Problem details
Once the pictures are set aside, reproduce the remaining data exactly.

Data segment
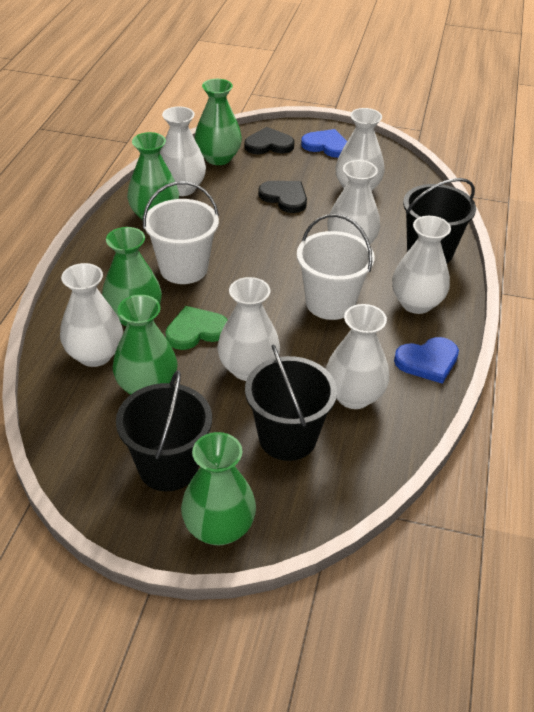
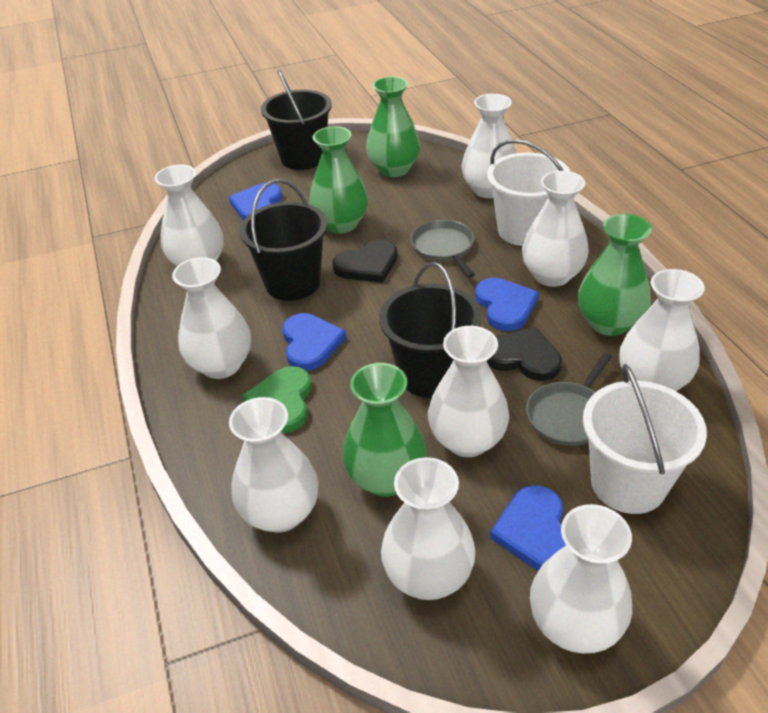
blue heart: 2 -> 4
green vase: 5 -> 4
grey pan: 0 -> 2
white vase: 7 -> 9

Exercise output
blue heart: 2 -> 4
green vase: 5 -> 4
grey pan: 0 -> 2
white vase: 7 -> 9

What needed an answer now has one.